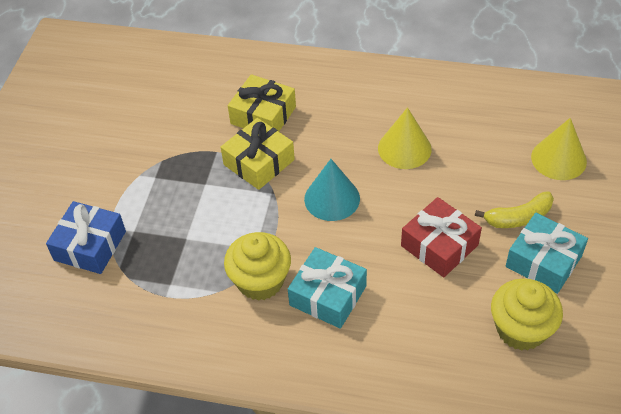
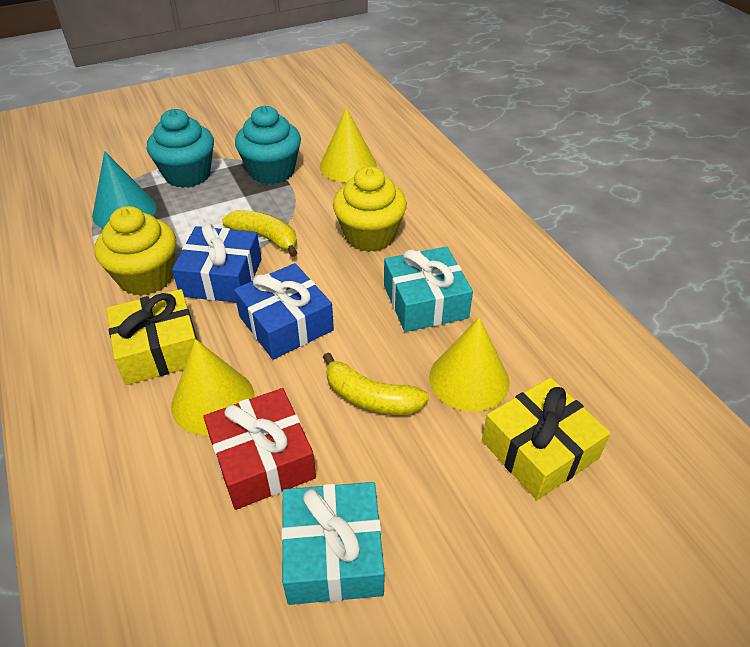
blue gift: 1 -> 2
turquoise cupcake: 0 -> 2
yellow banana: 1 -> 2
yellow cone: 2 -> 3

# Problem
Reproduce every line of the material above, but drop the pictures.

# Answer box
blue gift: 1 -> 2
turquoise cupcake: 0 -> 2
yellow banana: 1 -> 2
yellow cone: 2 -> 3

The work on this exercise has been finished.